:: Provided information ::

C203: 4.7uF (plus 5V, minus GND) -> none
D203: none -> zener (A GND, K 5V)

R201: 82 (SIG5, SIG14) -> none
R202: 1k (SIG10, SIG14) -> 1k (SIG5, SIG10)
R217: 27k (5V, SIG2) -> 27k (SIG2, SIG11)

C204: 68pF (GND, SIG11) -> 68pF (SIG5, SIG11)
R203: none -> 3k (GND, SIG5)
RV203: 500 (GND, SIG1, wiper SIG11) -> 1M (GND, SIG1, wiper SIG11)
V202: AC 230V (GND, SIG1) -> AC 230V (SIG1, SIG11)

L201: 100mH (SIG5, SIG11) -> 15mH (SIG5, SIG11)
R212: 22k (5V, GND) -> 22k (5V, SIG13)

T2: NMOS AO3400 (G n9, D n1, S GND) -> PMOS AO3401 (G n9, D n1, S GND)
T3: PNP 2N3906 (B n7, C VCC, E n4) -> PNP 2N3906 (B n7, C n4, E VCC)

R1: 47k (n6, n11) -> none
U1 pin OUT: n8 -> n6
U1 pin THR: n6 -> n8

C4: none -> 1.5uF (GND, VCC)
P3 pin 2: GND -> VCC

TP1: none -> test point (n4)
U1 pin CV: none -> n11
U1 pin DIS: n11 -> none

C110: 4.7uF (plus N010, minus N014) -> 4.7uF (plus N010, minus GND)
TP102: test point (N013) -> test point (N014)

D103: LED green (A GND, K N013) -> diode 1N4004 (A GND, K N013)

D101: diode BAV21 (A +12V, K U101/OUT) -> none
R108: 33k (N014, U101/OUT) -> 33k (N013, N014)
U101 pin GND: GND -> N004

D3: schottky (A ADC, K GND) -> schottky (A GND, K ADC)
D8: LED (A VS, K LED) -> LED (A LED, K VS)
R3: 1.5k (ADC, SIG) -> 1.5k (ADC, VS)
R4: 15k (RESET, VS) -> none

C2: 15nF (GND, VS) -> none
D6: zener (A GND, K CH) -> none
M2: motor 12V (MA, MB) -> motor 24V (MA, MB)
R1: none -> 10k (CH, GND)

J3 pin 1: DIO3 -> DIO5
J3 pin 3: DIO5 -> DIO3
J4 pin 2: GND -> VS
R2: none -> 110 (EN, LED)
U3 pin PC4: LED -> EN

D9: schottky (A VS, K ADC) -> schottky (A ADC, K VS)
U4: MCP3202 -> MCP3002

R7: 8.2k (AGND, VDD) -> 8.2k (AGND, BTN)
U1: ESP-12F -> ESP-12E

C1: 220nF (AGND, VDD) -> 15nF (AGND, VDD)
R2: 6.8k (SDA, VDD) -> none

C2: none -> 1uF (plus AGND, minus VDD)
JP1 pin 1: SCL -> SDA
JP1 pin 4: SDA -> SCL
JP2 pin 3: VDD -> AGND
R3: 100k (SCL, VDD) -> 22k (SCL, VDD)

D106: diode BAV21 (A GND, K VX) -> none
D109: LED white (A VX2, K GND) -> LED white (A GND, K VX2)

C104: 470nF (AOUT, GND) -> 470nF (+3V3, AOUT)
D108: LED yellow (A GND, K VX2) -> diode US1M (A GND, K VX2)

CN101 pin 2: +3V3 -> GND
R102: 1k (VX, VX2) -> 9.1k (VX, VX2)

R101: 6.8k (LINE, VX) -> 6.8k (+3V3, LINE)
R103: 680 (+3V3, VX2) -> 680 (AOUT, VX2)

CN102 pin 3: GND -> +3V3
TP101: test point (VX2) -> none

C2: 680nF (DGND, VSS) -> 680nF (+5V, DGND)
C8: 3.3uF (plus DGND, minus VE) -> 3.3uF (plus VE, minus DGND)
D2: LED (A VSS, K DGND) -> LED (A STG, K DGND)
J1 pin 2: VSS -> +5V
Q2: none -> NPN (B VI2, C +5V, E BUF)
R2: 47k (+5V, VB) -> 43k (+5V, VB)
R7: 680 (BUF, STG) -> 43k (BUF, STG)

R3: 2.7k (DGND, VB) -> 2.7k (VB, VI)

:::

## Task prompt
All lines in the records with the string "point" should be copied out.

## Your response
TP1: none -> test point (n4)
TP102: test point (N013) -> test point (N014)
TP101: test point (VX2) -> none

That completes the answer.